*The task*. Which lines of the records below contain the word "diode"? Copy each of them out.

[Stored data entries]
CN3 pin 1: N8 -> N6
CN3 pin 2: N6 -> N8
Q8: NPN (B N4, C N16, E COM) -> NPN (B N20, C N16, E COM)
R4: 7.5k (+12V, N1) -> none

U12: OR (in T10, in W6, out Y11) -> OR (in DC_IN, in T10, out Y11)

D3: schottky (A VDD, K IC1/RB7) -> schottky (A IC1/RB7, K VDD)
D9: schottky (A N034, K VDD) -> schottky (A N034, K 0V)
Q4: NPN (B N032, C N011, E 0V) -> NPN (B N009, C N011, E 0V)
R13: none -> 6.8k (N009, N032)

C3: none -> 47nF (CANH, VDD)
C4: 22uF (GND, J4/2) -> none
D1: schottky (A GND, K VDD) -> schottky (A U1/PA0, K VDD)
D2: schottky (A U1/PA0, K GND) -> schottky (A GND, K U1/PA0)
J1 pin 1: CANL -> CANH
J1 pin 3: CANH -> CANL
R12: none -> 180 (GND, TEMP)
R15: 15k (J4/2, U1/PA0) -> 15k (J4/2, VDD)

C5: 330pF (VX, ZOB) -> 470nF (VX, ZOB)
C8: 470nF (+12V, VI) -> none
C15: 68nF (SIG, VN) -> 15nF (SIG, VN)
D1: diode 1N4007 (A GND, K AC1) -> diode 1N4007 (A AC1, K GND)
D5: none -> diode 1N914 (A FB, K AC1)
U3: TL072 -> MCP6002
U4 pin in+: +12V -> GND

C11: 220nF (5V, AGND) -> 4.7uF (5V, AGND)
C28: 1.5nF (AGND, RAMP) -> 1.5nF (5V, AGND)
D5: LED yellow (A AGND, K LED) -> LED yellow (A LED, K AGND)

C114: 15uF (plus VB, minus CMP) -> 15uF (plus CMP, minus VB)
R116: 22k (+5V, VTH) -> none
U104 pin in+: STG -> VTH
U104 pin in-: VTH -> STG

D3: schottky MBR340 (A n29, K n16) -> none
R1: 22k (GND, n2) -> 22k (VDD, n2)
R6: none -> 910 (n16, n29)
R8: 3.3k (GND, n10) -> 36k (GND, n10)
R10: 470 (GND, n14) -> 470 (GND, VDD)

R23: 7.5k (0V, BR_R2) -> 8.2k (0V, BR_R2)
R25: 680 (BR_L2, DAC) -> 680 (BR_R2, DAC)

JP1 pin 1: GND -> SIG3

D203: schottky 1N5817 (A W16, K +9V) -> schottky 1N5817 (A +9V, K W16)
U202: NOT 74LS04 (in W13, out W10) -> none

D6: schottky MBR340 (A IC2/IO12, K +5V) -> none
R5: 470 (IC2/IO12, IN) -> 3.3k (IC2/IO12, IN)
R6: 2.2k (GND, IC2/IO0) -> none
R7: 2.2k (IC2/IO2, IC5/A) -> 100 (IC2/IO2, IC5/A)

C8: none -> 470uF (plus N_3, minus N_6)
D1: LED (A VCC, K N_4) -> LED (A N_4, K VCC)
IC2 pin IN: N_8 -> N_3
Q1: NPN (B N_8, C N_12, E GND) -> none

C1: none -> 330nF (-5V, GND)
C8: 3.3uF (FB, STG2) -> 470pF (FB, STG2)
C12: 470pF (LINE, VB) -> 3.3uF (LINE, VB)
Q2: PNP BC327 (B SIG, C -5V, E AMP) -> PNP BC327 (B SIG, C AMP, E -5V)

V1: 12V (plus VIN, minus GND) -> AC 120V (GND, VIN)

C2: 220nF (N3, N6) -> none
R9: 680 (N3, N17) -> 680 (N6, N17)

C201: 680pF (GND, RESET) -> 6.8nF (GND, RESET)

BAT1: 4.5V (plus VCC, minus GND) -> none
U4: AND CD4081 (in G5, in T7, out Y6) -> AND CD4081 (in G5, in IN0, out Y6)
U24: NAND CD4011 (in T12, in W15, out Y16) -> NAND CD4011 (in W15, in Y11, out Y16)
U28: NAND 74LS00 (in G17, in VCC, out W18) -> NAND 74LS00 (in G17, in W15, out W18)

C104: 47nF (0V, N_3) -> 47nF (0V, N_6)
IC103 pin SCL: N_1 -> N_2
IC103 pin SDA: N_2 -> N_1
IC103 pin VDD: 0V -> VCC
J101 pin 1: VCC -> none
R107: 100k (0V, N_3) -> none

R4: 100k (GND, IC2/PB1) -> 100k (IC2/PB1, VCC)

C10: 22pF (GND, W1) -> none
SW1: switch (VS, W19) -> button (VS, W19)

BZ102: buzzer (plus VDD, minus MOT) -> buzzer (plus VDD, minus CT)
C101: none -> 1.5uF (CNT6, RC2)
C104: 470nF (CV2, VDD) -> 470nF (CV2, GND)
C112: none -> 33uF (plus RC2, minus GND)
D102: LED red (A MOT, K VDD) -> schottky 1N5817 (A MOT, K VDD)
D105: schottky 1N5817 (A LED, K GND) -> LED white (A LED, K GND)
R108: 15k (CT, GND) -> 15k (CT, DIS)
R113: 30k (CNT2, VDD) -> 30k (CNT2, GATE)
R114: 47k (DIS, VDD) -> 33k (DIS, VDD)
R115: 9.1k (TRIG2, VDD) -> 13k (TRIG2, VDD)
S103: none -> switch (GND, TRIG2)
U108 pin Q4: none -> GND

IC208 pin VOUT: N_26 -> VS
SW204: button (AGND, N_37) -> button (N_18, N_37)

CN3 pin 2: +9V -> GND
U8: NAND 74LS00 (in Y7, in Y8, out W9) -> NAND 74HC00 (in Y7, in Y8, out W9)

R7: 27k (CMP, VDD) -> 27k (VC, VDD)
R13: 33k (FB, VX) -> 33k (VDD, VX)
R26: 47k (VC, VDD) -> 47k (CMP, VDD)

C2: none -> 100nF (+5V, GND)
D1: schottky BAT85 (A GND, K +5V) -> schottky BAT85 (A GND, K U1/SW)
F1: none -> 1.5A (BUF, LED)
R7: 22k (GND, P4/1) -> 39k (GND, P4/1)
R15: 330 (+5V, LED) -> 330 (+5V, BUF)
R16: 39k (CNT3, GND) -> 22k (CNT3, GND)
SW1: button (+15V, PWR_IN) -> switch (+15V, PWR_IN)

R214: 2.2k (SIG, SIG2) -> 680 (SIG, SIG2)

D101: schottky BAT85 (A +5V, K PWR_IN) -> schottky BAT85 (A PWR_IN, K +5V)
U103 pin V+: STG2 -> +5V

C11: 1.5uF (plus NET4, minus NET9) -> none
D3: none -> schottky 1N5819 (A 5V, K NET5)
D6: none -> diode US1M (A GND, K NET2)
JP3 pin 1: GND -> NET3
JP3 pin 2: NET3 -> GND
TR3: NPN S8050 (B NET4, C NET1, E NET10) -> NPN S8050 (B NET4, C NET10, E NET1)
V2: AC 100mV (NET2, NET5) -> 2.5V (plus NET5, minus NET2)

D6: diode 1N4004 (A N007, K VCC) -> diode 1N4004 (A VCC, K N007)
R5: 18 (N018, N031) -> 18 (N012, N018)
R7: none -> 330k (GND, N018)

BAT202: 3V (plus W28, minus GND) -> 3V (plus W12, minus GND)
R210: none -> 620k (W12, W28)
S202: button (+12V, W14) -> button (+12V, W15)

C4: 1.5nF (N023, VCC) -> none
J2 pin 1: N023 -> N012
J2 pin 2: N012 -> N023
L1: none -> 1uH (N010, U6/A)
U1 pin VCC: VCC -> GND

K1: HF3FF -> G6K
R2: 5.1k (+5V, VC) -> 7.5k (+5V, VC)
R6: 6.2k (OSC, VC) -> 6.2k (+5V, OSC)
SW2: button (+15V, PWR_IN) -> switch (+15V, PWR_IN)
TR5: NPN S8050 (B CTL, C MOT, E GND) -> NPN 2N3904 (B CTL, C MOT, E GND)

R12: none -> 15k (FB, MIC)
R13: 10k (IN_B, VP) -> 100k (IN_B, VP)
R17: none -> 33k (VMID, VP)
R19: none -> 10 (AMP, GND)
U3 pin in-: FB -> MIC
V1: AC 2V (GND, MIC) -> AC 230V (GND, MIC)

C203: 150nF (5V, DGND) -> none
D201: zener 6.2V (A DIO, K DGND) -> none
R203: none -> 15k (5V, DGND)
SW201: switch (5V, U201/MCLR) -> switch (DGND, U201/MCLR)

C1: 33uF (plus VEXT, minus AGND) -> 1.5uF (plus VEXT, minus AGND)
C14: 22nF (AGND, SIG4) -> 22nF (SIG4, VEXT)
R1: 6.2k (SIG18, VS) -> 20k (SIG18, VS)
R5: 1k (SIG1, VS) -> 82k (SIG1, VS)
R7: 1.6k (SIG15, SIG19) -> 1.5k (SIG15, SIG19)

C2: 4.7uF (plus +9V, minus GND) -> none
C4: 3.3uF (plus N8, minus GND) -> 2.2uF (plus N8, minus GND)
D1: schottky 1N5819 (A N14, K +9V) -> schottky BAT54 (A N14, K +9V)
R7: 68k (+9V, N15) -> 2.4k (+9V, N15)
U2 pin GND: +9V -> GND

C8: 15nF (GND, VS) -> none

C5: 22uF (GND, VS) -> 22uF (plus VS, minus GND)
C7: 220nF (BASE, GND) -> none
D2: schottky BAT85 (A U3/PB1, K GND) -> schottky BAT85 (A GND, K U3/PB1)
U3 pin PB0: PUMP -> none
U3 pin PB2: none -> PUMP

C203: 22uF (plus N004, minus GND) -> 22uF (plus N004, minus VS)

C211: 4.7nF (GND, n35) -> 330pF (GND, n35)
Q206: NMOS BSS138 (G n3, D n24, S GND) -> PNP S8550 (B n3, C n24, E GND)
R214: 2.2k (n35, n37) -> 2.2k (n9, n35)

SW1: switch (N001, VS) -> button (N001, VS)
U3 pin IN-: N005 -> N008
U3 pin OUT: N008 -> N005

*Task answer*.
D1: diode 1N4007 (A GND, K AC1) -> diode 1N4007 (A AC1, K GND)
D5: none -> diode 1N914 (A FB, K AC1)
D6: none -> diode US1M (A GND, K NET2)
D6: diode 1N4004 (A N007, K VCC) -> diode 1N4004 (A VCC, K N007)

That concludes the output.